■ **EXERCISE DESCRIPTION**
Without the pictures, write out all the lines below exactly as they appear.

■ **RECORDED DATA**
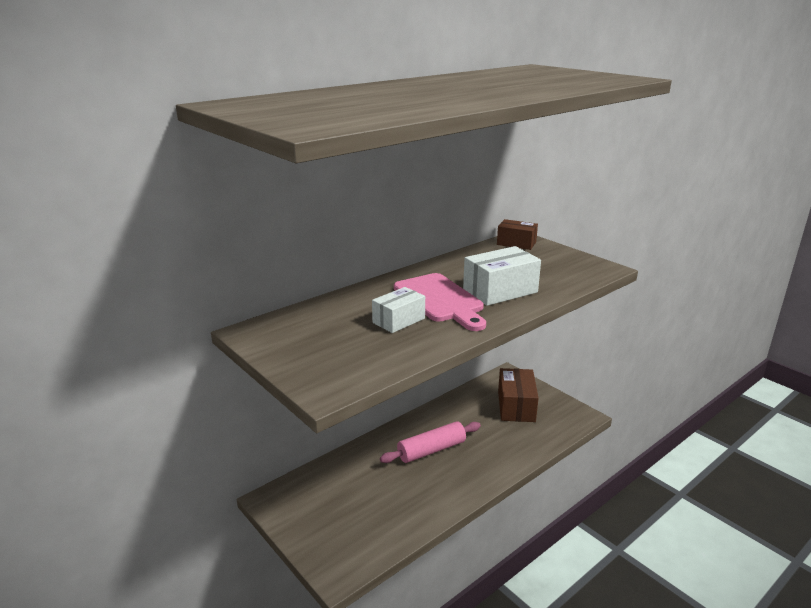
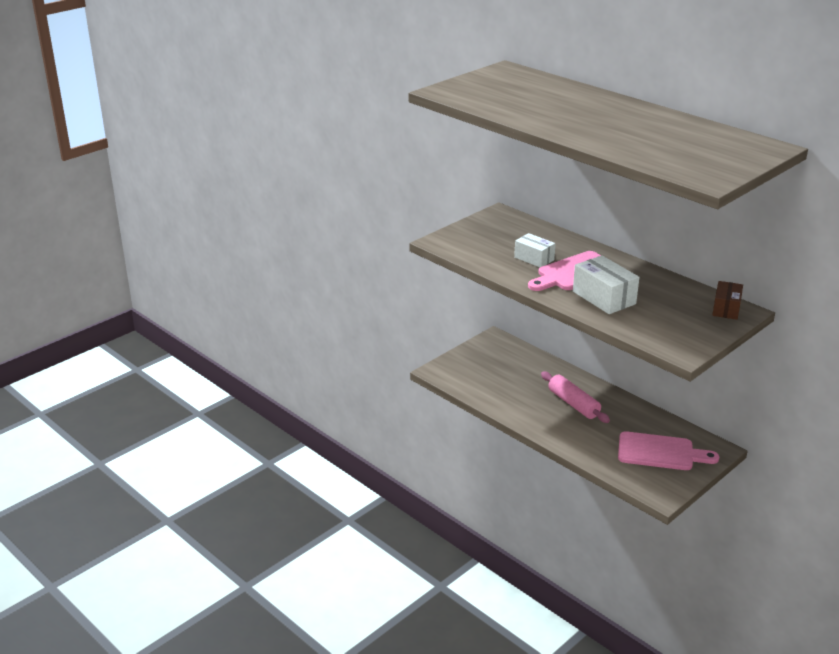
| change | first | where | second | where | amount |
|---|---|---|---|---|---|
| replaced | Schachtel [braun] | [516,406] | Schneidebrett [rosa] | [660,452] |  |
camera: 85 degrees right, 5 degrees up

■ **OUTPUT FOR THIS EXERCISE**
| change | first | where | second | where | amount |
|---|---|---|---|---|---|
| replaced | Schachtel [braun] | [516,406] | Schneidebrett [rosa] | [660,452] |  |
camera: 85 degrees right, 5 degrees up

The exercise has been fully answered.